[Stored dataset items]
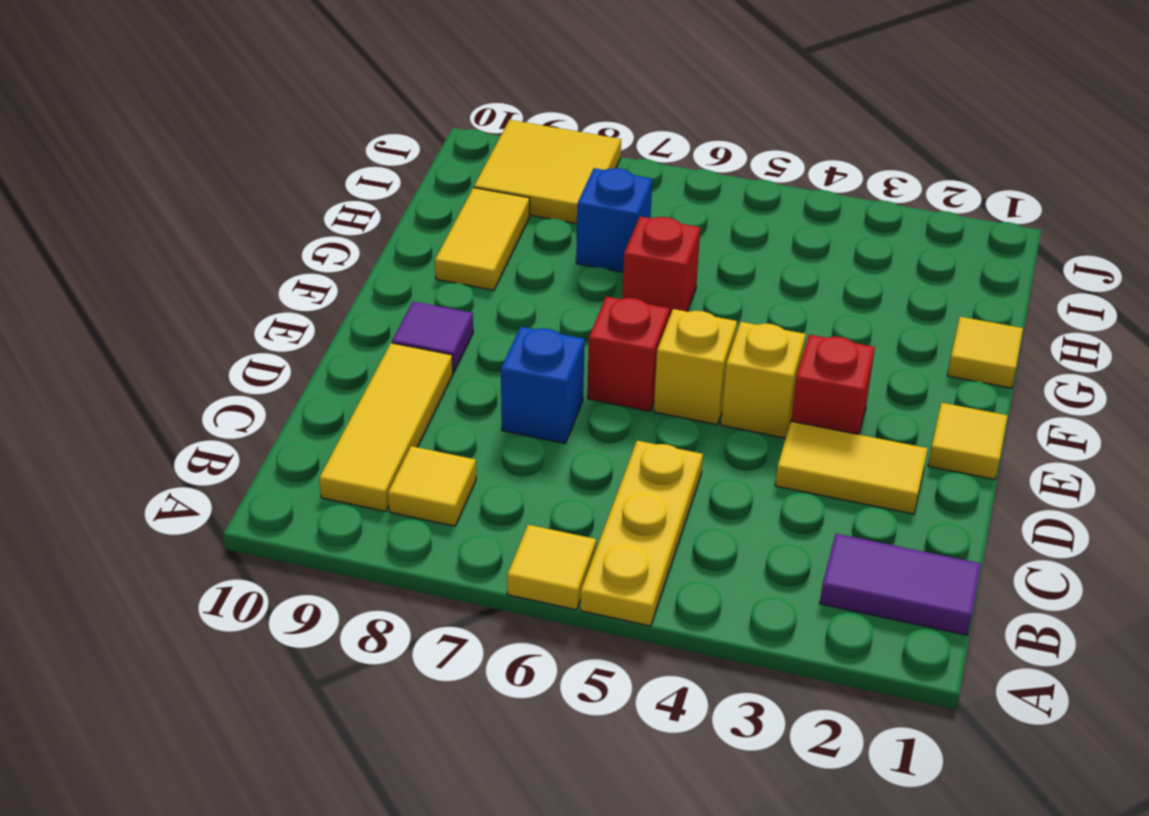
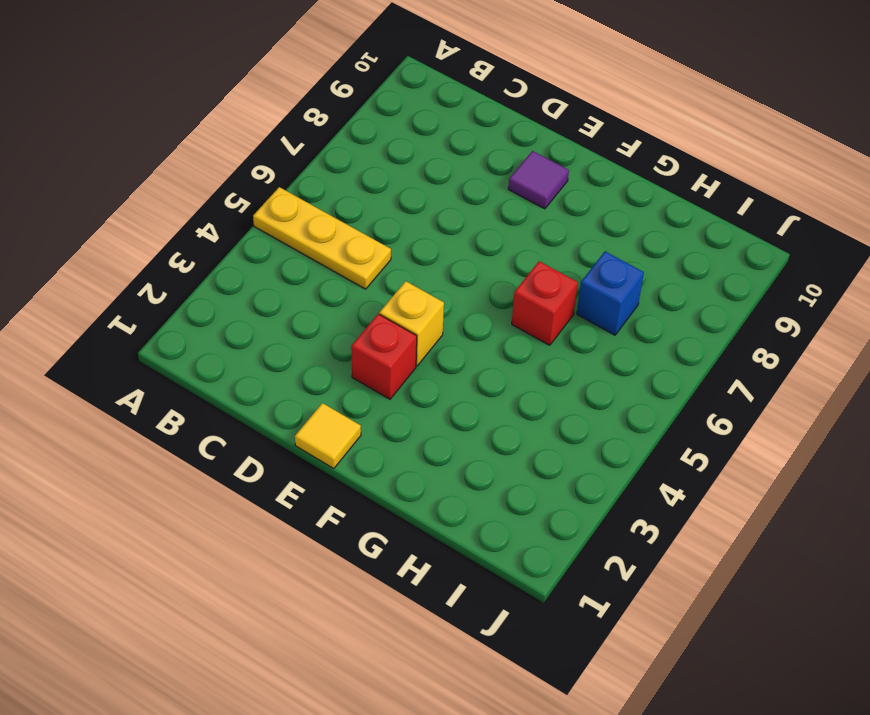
none -> yellow tile A6 level 1
none -> purple tile B1:B2 level 1
none -> yellow tile B8 level 1

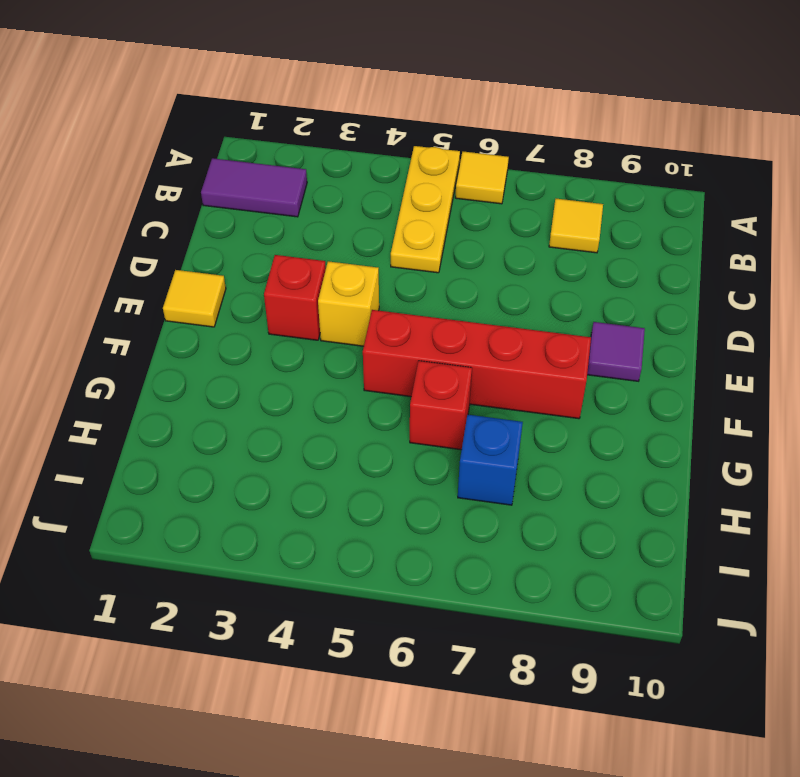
red brick F5:F8 level 1 -> none
none -> yellow tile B9:D9 level 1
none -> yellow tile D2:D3 level 1
none -> blue brick D7 level 1

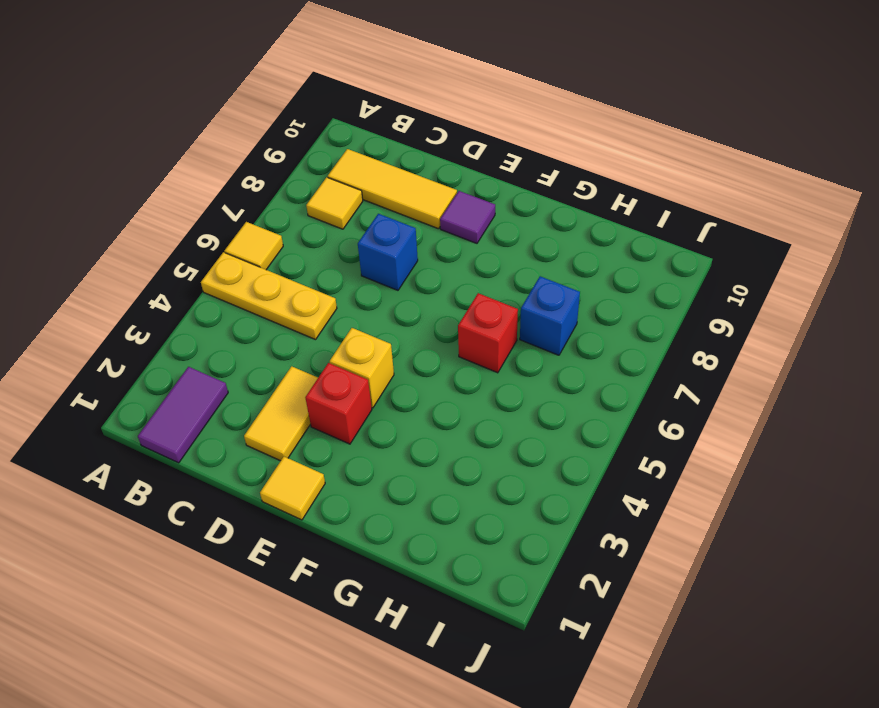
none -> yellow brick E5 level 1
none -> red brick E6 level 1
none -> yellow tile G1 level 1

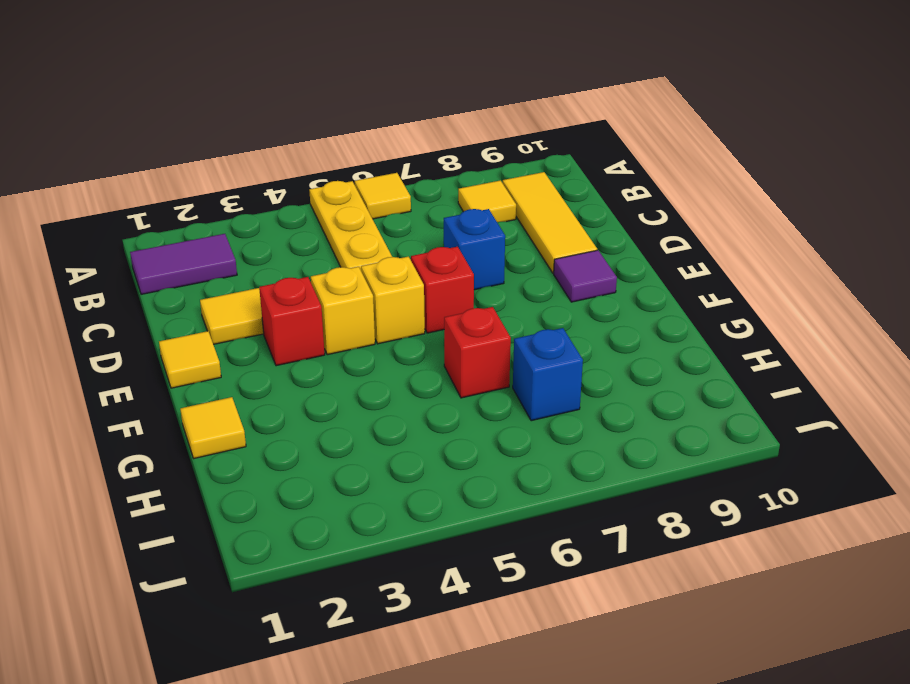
none -> yellow tile G9:H9 level 1
none -> yellow tile I8:J9 level 1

→ EXERCISE INSTRUCTIONS:
What is needed is a verbatim copy of every entry, with the pictures omitted.

→ WRITTEN SOLUTION:
none -> yellow tile A6 level 1
none -> purple tile B1:B2 level 1
none -> yellow tile B8 level 1

red brick F5:F8 level 1 -> none
none -> yellow tile B9:D9 level 1
none -> yellow tile D2:D3 level 1
none -> blue brick D7 level 1

none -> yellow brick E5 level 1
none -> red brick E6 level 1
none -> yellow tile G1 level 1

none -> yellow tile G9:H9 level 1
none -> yellow tile I8:J9 level 1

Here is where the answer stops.